# YOUR OBJECTIVE
An exact transcription of the records is required, minus any images.

(RECORDS FOR THIS EXERCISE)

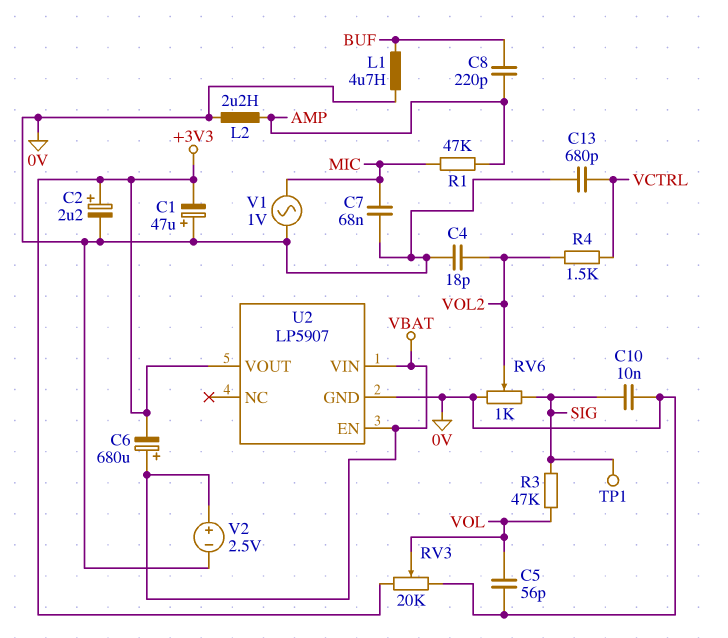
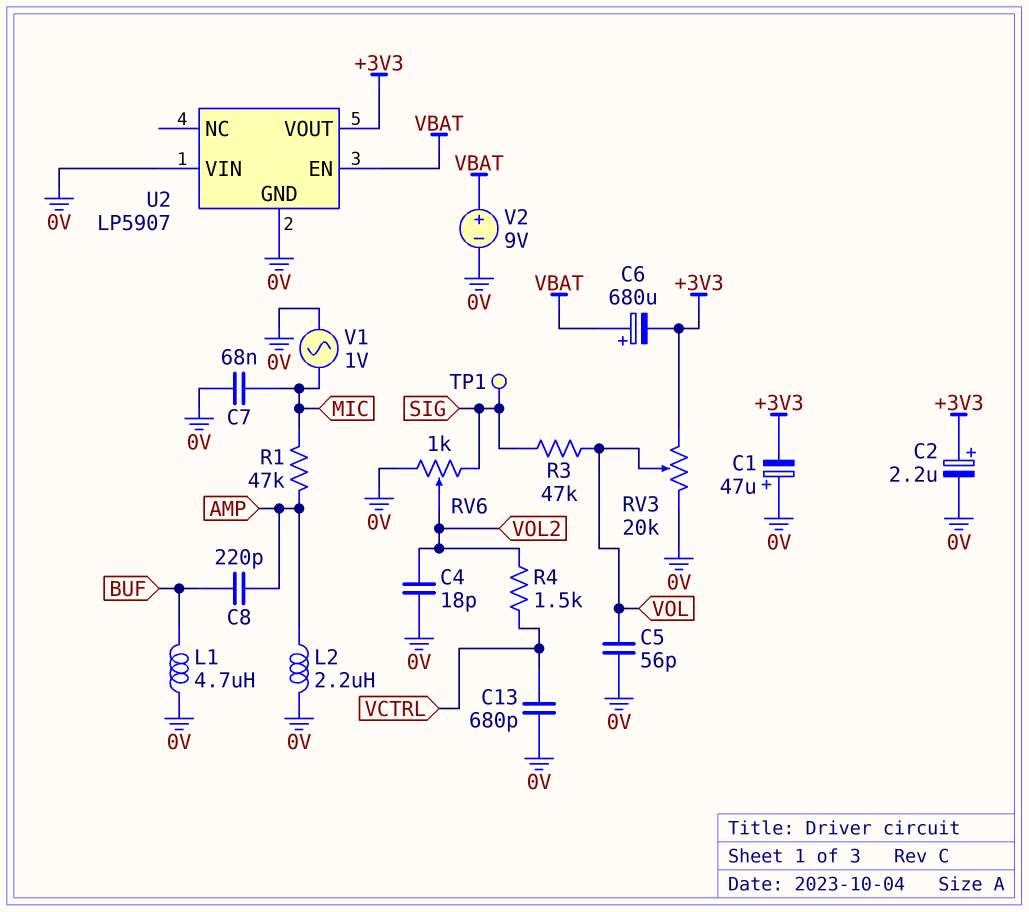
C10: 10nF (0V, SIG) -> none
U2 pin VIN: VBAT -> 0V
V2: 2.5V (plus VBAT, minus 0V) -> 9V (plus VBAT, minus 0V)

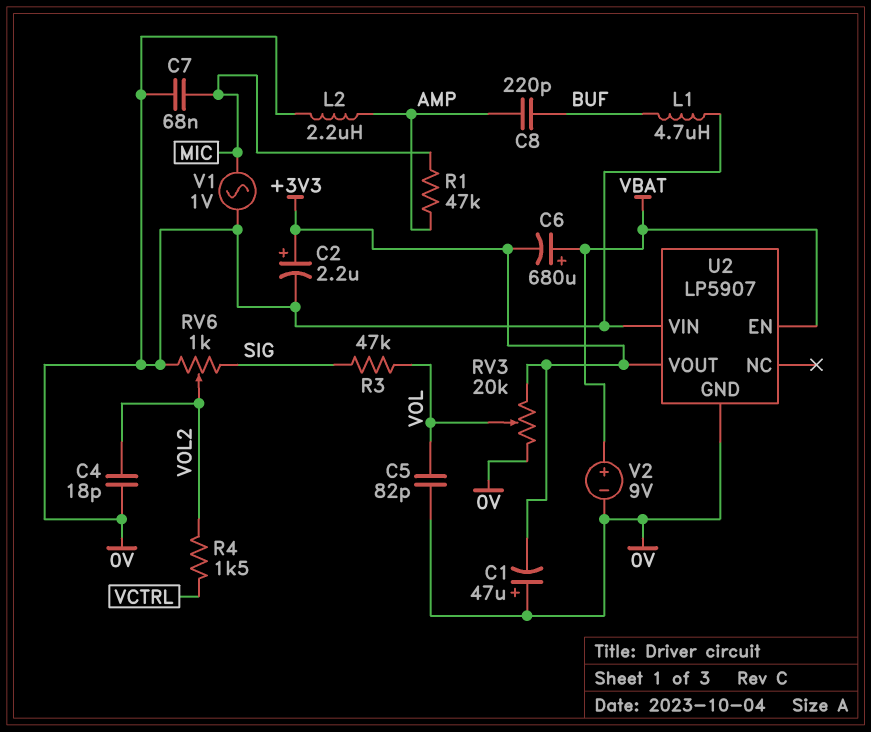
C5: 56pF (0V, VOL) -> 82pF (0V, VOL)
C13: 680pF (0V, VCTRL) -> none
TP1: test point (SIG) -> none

(End RECORDS FOR THIS EXERCISE)

# SOLVED PROBLEM
C10: 10nF (0V, SIG) -> none
U2 pin VIN: VBAT -> 0V
V2: 2.5V (plus VBAT, minus 0V) -> 9V (plus VBAT, minus 0V)

C5: 56pF (0V, VOL) -> 82pF (0V, VOL)
C13: 680pF (0V, VCTRL) -> none
TP1: test point (SIG) -> none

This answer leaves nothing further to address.